>>>

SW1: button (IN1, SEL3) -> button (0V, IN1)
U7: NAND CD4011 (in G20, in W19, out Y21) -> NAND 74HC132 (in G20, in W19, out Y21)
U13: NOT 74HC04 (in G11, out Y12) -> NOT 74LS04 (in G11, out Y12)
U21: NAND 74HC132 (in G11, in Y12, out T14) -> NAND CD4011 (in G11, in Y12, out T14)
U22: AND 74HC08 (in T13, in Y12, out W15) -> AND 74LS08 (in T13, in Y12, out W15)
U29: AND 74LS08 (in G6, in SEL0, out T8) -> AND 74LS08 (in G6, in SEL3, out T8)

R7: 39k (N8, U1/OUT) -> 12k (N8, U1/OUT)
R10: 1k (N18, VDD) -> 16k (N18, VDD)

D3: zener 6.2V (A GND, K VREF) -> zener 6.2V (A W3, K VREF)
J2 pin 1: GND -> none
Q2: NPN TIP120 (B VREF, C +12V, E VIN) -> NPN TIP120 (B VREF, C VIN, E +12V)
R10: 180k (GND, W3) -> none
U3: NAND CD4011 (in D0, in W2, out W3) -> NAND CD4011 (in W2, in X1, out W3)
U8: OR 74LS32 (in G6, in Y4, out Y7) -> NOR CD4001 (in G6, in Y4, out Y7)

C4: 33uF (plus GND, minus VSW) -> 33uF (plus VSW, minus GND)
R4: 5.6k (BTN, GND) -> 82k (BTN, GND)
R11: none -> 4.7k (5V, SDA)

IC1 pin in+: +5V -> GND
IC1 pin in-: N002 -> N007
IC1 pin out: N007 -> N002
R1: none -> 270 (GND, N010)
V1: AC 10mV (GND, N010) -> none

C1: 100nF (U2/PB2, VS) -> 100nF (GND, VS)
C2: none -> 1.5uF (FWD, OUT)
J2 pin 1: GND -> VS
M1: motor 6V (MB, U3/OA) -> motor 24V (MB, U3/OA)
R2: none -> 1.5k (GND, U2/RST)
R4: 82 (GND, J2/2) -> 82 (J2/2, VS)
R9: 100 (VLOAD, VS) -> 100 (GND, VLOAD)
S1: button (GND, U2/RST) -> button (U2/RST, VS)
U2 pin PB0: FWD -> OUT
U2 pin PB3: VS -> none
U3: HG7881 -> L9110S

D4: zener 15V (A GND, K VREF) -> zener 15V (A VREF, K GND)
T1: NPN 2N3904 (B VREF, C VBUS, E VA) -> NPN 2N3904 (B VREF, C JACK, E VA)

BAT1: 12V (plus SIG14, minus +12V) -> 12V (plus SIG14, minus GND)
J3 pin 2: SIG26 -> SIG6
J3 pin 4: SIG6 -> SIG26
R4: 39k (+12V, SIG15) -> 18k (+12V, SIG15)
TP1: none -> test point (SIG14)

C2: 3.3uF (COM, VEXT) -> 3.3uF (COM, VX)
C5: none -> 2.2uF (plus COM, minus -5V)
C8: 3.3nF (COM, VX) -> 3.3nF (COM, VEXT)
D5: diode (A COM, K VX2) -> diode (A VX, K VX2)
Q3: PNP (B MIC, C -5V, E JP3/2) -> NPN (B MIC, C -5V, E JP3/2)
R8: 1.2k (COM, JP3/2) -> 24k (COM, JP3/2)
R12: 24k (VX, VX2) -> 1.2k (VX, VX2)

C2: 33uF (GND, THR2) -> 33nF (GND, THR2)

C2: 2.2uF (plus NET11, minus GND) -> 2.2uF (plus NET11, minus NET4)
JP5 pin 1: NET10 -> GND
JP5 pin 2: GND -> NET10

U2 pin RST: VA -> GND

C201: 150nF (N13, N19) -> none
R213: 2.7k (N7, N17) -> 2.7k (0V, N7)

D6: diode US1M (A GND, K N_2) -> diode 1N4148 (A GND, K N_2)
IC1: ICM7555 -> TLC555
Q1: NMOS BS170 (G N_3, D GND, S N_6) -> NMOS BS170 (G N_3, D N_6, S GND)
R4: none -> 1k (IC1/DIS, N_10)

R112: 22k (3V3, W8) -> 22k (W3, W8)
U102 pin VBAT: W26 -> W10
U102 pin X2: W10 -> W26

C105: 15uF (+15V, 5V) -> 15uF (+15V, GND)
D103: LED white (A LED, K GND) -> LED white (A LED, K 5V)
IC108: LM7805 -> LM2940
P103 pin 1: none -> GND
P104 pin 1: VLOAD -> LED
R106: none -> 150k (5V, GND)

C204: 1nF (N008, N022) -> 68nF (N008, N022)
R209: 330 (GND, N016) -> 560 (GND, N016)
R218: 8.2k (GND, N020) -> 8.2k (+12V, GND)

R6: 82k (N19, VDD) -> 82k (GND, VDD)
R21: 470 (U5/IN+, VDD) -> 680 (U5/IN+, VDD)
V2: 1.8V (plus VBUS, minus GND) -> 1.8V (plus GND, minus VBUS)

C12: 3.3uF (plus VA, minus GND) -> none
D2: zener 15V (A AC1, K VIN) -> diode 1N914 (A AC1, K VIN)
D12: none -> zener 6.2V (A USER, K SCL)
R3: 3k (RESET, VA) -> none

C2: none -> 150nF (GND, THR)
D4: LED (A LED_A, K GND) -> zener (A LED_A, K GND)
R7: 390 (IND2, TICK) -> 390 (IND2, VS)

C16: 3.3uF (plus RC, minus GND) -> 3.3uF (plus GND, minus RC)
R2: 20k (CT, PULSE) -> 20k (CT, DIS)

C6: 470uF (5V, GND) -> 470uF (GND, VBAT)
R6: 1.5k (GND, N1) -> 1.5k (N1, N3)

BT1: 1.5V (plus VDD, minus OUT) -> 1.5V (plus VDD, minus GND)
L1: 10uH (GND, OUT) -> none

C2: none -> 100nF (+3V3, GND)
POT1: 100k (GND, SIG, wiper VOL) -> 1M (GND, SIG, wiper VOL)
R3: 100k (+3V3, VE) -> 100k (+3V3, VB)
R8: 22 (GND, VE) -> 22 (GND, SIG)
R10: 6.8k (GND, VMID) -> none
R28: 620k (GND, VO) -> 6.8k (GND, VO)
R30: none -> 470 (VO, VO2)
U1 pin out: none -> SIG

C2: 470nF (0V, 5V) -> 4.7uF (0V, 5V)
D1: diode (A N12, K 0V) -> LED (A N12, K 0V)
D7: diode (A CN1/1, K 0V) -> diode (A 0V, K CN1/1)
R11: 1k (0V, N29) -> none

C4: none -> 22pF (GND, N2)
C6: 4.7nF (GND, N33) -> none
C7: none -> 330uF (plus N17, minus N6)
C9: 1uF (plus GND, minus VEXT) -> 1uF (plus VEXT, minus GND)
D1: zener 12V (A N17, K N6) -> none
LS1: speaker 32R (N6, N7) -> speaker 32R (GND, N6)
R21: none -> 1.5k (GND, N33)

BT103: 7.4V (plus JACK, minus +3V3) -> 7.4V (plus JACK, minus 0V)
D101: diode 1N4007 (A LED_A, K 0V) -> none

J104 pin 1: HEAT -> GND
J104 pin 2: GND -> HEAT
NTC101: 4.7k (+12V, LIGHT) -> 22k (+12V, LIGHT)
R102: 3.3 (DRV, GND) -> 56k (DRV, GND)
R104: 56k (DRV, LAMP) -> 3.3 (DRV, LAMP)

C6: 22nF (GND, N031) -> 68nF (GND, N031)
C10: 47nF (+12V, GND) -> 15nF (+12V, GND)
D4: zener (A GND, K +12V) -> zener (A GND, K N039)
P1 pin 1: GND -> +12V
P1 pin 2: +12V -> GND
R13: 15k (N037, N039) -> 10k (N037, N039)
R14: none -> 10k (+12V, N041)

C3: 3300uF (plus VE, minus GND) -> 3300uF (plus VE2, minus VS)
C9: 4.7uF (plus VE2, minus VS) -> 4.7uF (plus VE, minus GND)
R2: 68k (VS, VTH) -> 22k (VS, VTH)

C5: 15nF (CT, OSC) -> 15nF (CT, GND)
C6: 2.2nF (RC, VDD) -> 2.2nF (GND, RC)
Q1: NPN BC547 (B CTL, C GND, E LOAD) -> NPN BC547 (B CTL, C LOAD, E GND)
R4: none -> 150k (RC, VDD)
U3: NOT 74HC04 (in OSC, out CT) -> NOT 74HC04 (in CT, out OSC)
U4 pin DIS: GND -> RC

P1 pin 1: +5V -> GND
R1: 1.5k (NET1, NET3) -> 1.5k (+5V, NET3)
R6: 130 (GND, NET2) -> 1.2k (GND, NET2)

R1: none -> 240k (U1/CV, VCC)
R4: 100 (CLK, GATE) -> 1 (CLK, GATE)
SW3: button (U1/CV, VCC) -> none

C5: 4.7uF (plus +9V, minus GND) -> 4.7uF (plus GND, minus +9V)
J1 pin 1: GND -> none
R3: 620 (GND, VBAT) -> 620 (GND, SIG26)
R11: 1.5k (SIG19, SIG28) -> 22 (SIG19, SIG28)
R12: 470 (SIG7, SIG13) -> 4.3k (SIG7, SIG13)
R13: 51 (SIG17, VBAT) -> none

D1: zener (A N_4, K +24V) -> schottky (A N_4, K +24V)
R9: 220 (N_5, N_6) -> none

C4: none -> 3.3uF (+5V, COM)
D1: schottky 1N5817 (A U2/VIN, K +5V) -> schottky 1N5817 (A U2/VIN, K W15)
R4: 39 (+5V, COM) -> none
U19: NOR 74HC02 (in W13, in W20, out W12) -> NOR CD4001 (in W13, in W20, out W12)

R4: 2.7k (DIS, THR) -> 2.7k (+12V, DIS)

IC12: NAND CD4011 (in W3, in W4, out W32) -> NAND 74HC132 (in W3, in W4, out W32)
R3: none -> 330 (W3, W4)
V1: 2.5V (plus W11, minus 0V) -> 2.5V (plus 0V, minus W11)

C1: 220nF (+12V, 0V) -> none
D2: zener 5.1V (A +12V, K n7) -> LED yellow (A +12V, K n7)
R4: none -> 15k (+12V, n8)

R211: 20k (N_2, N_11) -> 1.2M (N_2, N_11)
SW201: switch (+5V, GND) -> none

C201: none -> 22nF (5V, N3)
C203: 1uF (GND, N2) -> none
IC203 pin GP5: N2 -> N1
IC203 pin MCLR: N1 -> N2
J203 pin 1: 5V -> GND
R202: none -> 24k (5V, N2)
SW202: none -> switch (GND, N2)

<<<

What you need to do: From the material above, copy exactly the lines between the line holding "D2: zener 15V" and the line holding "R6: 1.5k (GND, N1) -> 1.5k (N1, N3)", inclusive, and only those.

Solved exercise:
D2: zener 15V (A AC1, K VIN) -> diode 1N914 (A AC1, K VIN)
D12: none -> zener 6.2V (A USER, K SCL)
R3: 3k (RESET, VA) -> none

C2: none -> 150nF (GND, THR)
D4: LED (A LED_A, K GND) -> zener (A LED_A, K GND)
R7: 390 (IND2, TICK) -> 390 (IND2, VS)

C16: 3.3uF (plus RC, minus GND) -> 3.3uF (plus GND, minus RC)
R2: 20k (CT, PULSE) -> 20k (CT, DIS)

C6: 470uF (5V, GND) -> 470uF (GND, VBAT)
R6: 1.5k (GND, N1) -> 1.5k (N1, N3)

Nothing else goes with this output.